# THE PROBLEM
Please return all of the records verbatim, with the pictures omitted.

# RECORD EXCERPTS
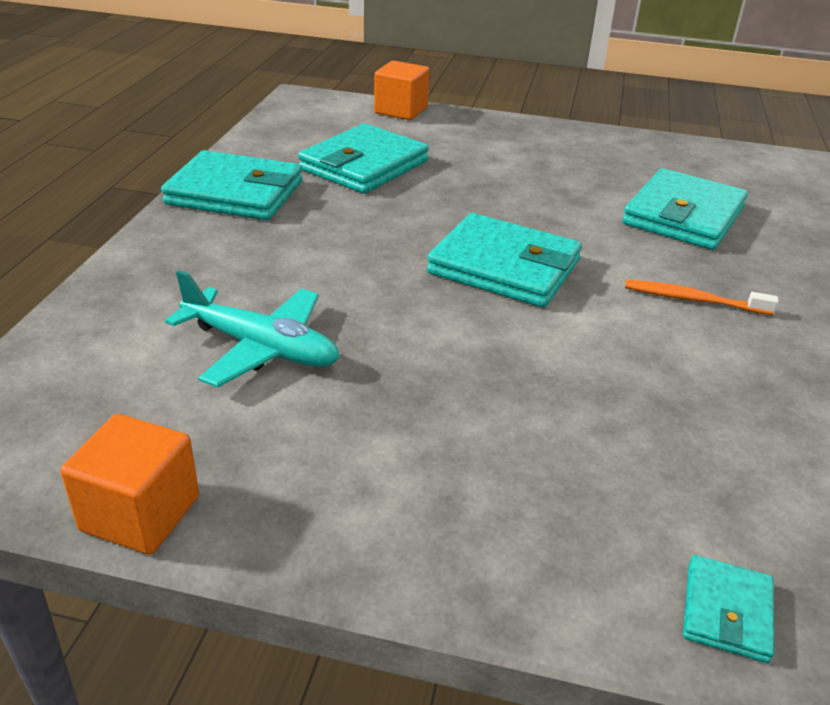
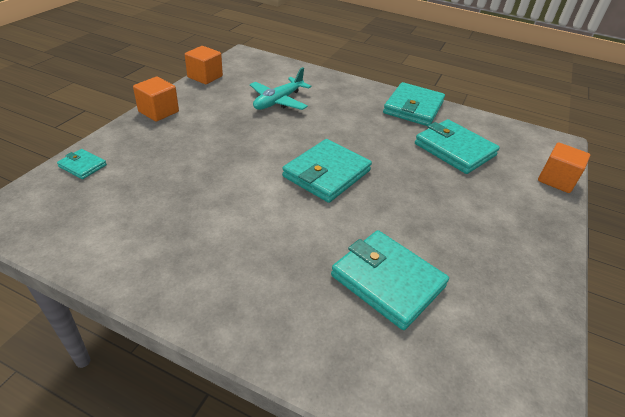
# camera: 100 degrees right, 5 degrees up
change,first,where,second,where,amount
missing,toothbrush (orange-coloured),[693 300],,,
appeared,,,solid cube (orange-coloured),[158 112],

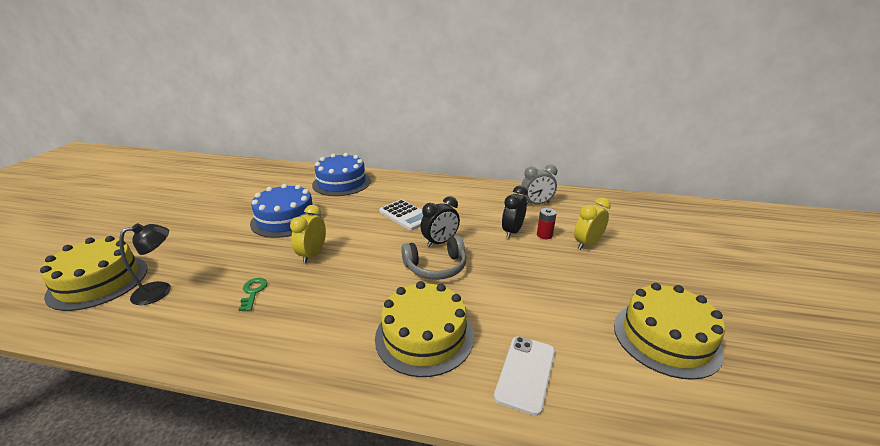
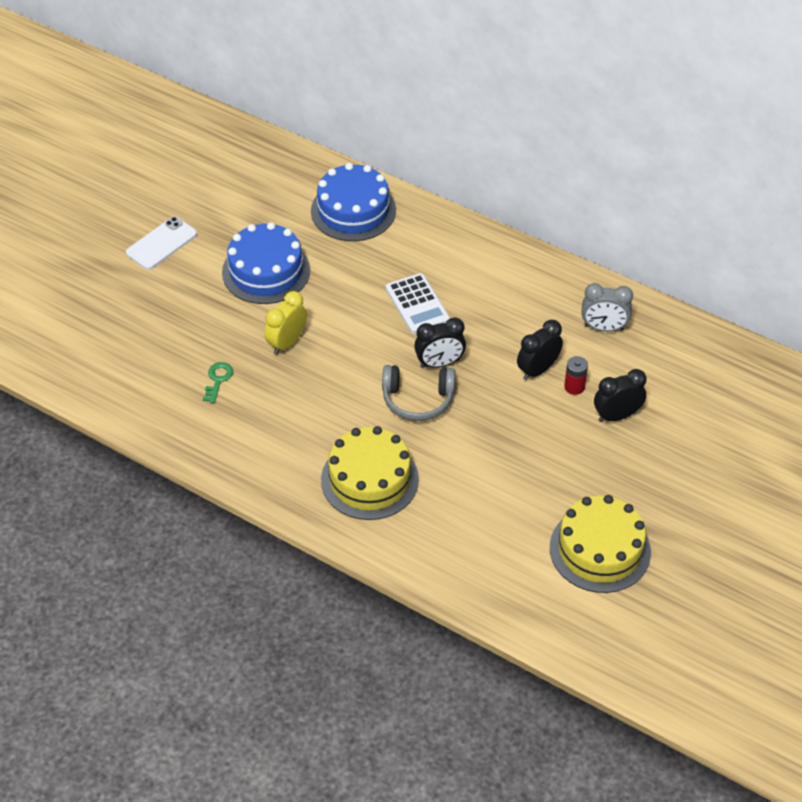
# camera: 20 degrees right, 20 degrees up
change,first,where,second,where,amount
missing,cake (yellow),[98 281],,,
missing,desk lamp (black),[160 290],,,
relocated,mobile phone (pure white),[525 373],,[161 243],
colour,bedside clock (yellow),[587 244],bedside clock (black),[617 416],

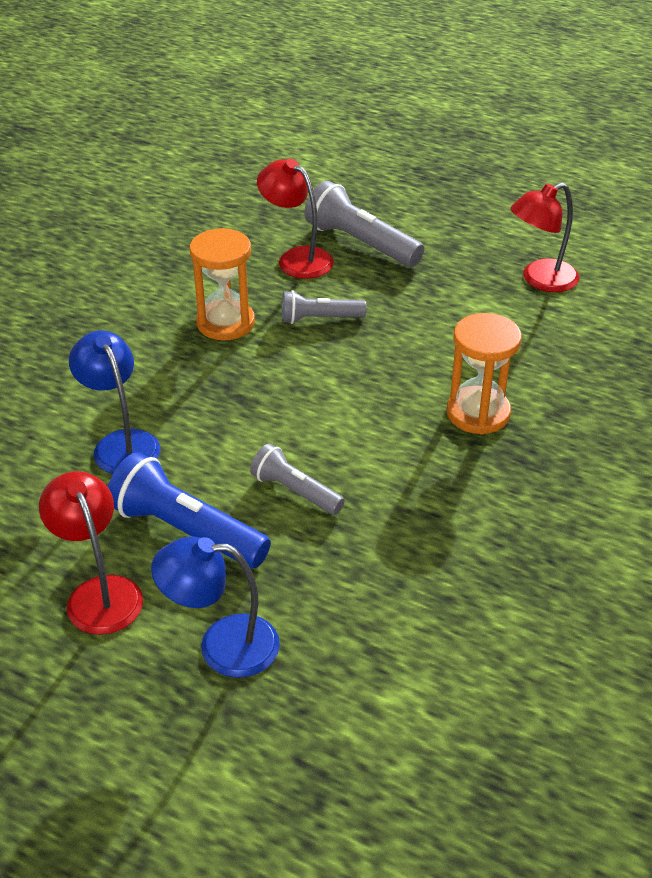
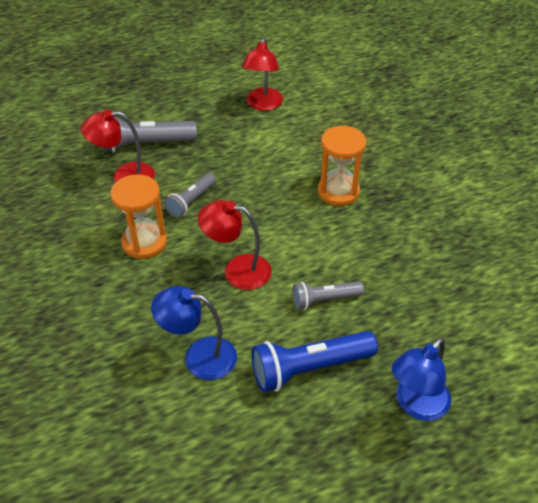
# camera: 50 degrees left, 5 degrees up
change,first,where,second,where,amount
relocated,desk lamp (scarlet),[99 593],,[237 270],

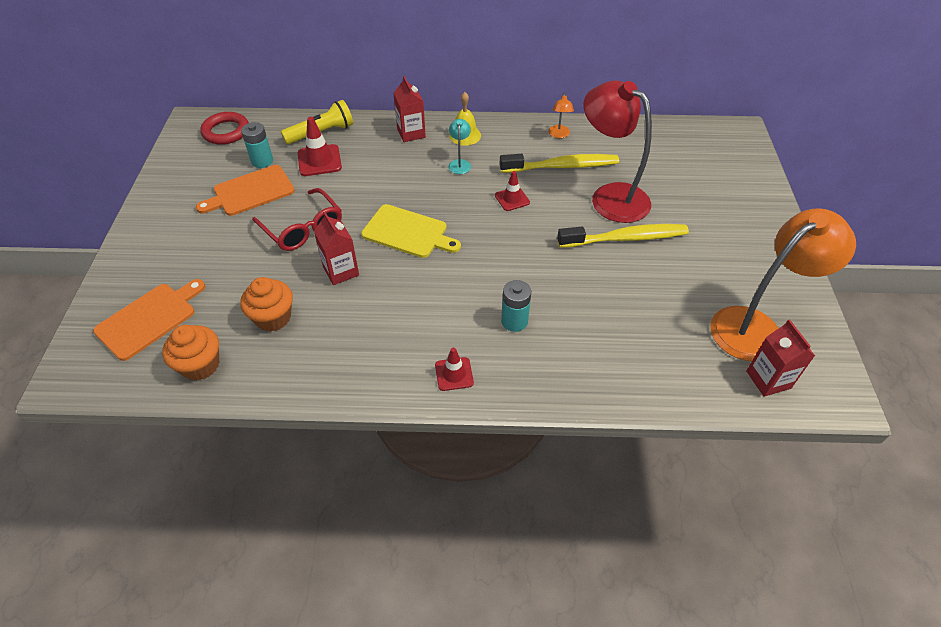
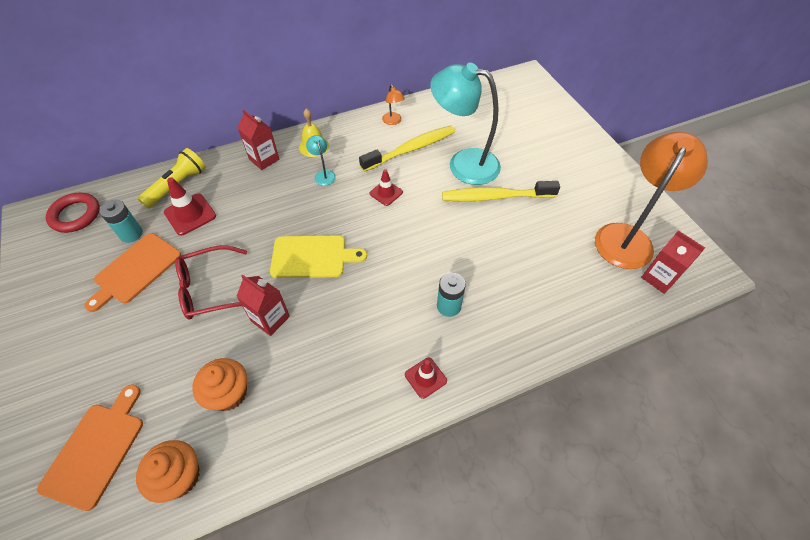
# camera: 25 degrees left, 5 degrees up
change,first,where,second,where,amount
spun,spectacles (scarlet),[303 228],,[210 289],135 degrees clockwise
spun,toothbrush (yellow),[626 238],,[495 196],150 degrees counterclockwise
colour,desk lamp (scarlet),[610 196],desk lamp (aqua),[463 163],

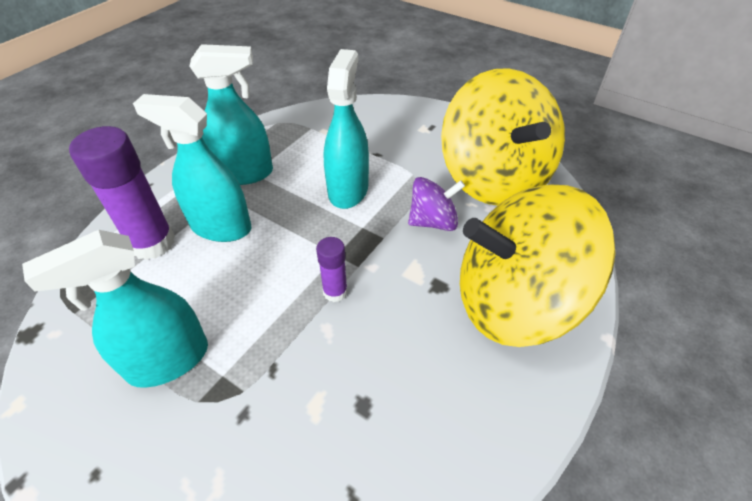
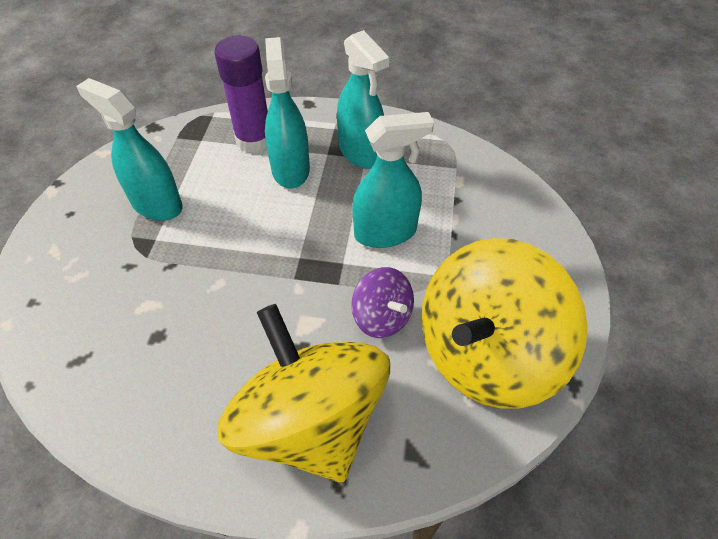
# camera: 65 degrees right, 5 degrees up
change,first,where,second,where,amount
missing,stick of glue (violet),[335 292],,,

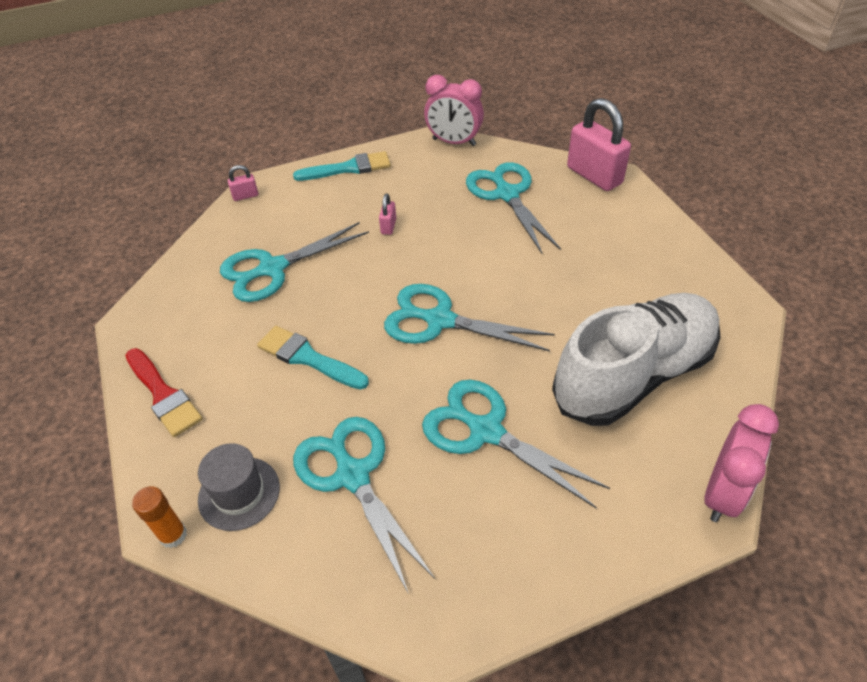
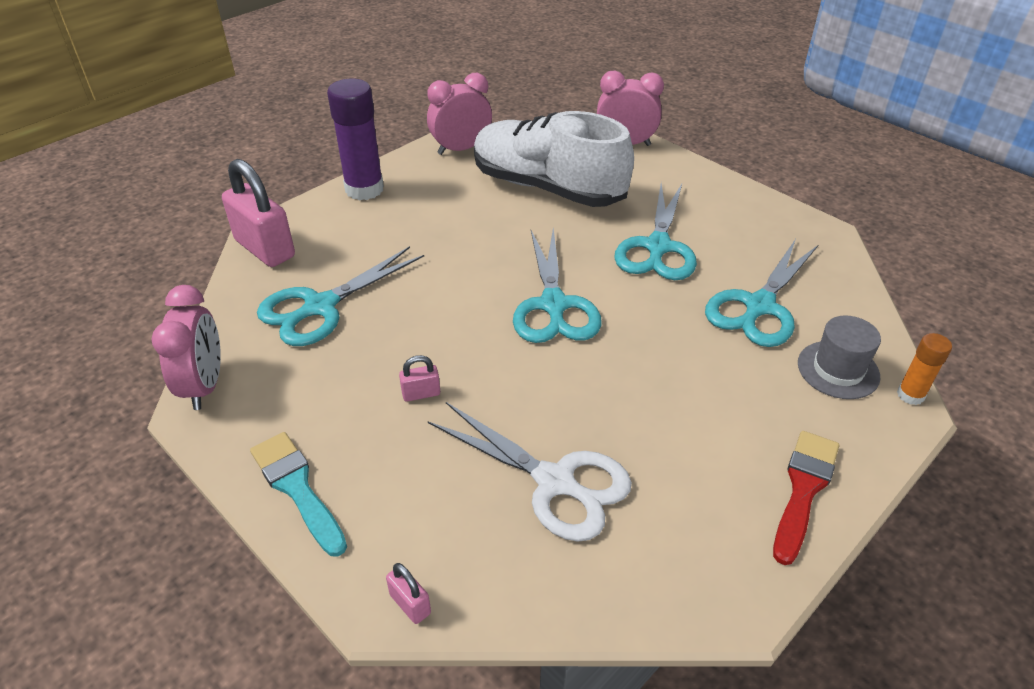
# camera: 115 degrees left, 5 degrees down
change,first,where,second,where,amount
colour,scissors (aqua),[273 268],scissors (pure white),[554 482],
missing,paint brush (aqua),[308 358],,,
spun,padlock (rosy),[594 176],,[265 248],75 degrees counterclockwise
appeared,,,stick of glue (violet),[364 189],
appeared,,,bedside clock (rosy),[461 149],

# YOUR SOLUTION
# camera: 100 degrees right, 5 degrees up
change,first,where,second,where,amount
missing,toothbrush (orange-coloured),[693 300],,,
appeared,,,solid cube (orange-coloured),[158 112],

# camera: 20 degrees right, 20 degrees up
change,first,where,second,where,amount
missing,cake (yellow),[98 281],,,
missing,desk lamp (black),[160 290],,,
relocated,mobile phone (pure white),[525 373],,[161 243],
colour,bedside clock (yellow),[587 244],bedside clock (black),[617 416],

# camera: 50 degrees left, 5 degrees up
change,first,where,second,where,amount
relocated,desk lamp (scarlet),[99 593],,[237 270],

# camera: 25 degrees left, 5 degrees up
change,first,where,second,where,amount
spun,spectacles (scarlet),[303 228],,[210 289],135 degrees clockwise
spun,toothbrush (yellow),[626 238],,[495 196],150 degrees counterclockwise
colour,desk lamp (scarlet),[610 196],desk lamp (aqua),[463 163],

# camera: 65 degrees right, 5 degrees up
change,first,where,second,where,amount
missing,stick of glue (violet),[335 292],,,

# camera: 115 degrees left, 5 degrees down
change,first,where,second,where,amount
colour,scissors (aqua),[273 268],scissors (pure white),[554 482],
missing,paint brush (aqua),[308 358],,,
spun,padlock (rosy),[594 176],,[265 248],75 degrees counterclockwise
appeared,,,stick of glue (violet),[364 189],
appeared,,,bedside clock (rosy),[461 149],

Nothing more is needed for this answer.